Dataset records:
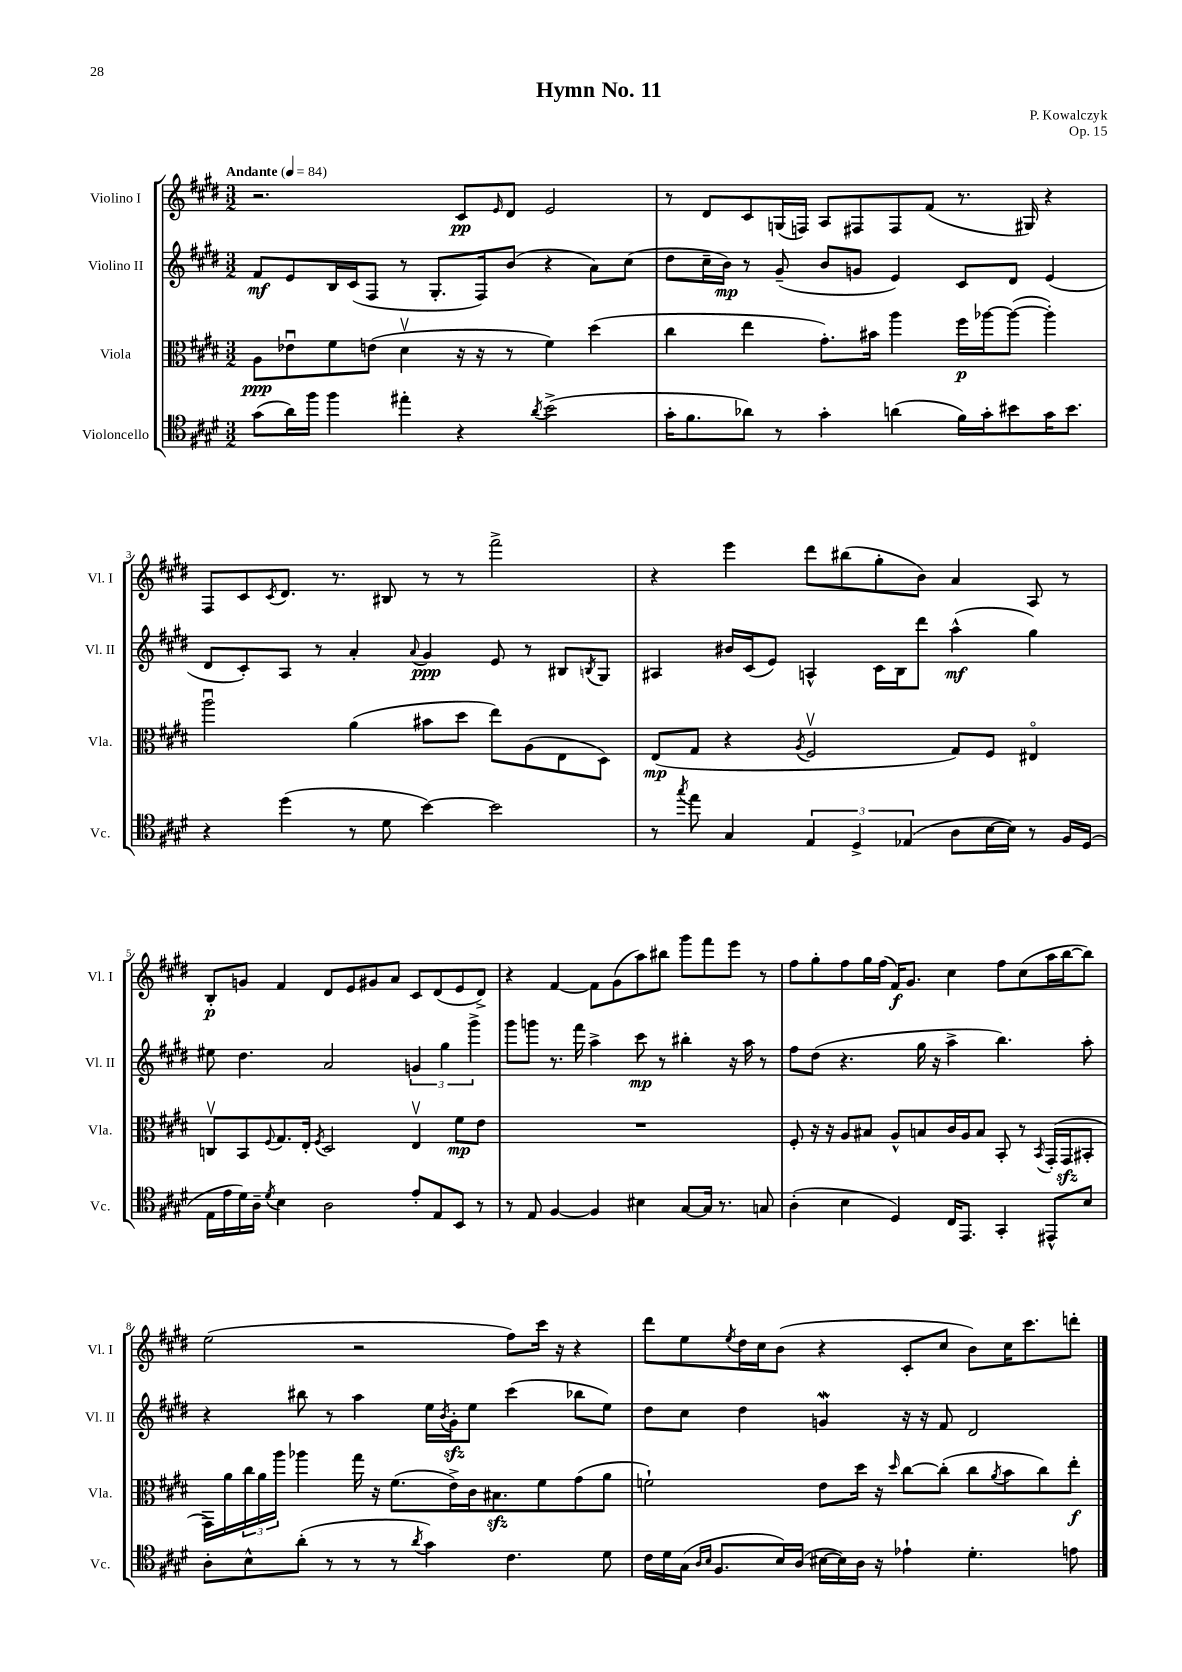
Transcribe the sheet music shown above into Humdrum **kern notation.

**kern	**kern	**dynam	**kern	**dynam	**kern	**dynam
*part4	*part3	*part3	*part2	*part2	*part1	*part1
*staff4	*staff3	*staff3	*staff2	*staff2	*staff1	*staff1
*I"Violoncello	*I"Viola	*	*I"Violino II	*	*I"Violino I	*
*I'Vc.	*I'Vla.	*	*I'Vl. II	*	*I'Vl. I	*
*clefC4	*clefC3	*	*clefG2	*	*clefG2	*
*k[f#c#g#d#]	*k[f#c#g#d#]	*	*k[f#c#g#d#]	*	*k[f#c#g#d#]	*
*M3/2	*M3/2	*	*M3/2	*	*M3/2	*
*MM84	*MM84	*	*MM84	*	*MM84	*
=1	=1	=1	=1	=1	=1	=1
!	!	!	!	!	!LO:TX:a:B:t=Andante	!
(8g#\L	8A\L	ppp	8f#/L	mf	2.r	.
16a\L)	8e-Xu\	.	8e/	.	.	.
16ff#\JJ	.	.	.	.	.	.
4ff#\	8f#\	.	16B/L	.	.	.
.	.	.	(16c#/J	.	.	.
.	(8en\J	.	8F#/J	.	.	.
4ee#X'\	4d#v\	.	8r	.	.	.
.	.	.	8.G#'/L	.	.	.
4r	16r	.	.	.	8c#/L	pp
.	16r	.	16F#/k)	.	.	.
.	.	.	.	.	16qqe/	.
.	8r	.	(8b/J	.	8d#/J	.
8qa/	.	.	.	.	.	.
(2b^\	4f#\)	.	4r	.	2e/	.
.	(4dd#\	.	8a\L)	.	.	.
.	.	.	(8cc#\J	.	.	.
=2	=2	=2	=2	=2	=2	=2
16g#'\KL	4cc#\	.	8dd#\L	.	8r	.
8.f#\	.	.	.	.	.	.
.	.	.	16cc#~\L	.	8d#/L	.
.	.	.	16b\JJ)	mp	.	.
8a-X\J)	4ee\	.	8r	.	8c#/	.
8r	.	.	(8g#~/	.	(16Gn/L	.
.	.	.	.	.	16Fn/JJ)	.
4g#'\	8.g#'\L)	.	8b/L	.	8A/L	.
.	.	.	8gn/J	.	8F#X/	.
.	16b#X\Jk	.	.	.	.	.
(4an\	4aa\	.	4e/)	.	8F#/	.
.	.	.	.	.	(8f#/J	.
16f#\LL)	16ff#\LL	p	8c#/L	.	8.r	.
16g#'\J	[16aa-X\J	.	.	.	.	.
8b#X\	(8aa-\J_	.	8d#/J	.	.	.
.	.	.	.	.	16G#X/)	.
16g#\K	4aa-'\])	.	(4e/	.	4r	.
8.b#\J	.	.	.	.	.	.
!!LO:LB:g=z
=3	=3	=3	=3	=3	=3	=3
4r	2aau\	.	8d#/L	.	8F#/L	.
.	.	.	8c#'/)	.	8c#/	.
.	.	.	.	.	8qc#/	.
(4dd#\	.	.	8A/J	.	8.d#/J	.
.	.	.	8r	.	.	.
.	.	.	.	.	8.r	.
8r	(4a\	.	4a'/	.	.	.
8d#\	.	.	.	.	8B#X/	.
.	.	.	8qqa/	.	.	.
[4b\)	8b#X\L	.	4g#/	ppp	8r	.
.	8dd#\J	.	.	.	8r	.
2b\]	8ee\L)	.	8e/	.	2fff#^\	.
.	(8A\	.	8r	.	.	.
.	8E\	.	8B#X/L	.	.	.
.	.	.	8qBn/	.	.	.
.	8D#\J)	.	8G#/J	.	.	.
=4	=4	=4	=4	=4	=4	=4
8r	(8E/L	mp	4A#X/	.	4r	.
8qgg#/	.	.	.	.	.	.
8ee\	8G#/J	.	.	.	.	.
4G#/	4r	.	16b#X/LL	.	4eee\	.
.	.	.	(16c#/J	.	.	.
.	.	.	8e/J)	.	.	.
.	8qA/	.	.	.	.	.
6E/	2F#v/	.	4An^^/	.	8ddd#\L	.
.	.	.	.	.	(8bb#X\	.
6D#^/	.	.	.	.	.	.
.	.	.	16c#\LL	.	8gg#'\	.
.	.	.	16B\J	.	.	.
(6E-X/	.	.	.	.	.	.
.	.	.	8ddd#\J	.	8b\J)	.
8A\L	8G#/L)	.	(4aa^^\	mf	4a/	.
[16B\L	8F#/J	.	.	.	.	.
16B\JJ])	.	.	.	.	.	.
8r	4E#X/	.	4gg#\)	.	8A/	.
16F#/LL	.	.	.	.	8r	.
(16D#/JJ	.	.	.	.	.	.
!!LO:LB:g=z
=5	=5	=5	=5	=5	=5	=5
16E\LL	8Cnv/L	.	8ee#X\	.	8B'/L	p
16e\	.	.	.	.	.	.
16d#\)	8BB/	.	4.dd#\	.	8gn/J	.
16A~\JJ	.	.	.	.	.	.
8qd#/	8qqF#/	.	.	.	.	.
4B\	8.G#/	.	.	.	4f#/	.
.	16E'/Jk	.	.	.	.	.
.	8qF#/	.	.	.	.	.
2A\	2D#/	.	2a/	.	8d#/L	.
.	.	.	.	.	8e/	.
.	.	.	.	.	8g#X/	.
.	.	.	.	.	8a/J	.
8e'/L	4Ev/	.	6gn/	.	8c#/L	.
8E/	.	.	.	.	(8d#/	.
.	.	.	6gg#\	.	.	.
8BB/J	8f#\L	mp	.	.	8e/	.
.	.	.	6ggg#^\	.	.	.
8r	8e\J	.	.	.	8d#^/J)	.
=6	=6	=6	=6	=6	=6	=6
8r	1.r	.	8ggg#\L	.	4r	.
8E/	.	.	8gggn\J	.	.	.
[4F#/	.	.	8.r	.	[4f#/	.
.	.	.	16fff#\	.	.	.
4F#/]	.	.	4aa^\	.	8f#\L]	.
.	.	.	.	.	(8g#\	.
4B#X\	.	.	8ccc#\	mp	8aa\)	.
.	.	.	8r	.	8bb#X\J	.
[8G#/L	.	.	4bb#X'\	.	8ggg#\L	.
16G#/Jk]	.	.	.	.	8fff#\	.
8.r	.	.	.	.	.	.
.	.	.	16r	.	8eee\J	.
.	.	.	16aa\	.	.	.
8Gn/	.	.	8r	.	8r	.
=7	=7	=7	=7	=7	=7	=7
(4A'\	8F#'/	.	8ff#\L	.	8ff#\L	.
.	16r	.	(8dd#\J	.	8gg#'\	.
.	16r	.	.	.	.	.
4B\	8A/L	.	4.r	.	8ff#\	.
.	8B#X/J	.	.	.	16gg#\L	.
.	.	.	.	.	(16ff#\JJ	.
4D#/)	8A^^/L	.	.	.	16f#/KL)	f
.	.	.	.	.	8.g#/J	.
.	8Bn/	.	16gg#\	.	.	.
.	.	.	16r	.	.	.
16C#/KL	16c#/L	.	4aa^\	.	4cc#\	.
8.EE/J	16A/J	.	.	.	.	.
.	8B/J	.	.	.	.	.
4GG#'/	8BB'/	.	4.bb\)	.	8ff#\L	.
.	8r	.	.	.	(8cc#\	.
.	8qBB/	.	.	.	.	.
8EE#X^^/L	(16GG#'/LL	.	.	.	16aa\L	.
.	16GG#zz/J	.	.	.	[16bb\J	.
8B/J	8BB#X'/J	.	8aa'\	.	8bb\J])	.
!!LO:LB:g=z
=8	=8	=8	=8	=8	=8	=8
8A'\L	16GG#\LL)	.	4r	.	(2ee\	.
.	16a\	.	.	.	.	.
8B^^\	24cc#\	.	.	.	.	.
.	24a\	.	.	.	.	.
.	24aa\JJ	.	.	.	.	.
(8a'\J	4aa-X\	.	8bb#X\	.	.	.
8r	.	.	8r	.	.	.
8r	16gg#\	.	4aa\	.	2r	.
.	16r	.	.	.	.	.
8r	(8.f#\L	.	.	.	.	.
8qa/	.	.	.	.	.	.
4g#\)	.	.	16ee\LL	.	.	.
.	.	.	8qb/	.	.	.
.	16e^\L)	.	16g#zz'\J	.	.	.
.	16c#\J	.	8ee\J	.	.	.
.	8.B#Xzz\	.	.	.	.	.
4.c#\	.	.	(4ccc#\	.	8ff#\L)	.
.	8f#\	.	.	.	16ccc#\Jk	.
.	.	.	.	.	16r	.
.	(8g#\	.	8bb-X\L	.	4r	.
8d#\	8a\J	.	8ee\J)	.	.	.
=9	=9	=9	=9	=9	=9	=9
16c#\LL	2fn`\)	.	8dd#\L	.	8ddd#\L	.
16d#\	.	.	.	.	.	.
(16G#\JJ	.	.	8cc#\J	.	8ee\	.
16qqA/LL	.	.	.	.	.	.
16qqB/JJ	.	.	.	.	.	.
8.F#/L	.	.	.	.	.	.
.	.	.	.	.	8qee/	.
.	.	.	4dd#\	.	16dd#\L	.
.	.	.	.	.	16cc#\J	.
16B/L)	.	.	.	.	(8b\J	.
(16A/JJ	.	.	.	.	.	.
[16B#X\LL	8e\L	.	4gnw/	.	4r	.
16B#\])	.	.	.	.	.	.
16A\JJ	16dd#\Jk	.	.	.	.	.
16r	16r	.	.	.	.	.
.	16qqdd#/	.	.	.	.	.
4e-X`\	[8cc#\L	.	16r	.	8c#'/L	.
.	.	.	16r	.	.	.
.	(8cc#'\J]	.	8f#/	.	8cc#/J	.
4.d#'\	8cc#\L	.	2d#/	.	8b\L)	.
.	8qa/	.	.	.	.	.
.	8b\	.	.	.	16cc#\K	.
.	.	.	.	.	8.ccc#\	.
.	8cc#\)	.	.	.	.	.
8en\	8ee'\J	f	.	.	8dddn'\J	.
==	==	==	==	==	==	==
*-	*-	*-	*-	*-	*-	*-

What to produce: Extract each line in the rows above that contains the string "kern".

Answer for this exercise:
Transcribe the sheet music shown above into Humdrum **kern notation.
**kern	**kern	**dynam	**kern	**dynam	**kern	**dynam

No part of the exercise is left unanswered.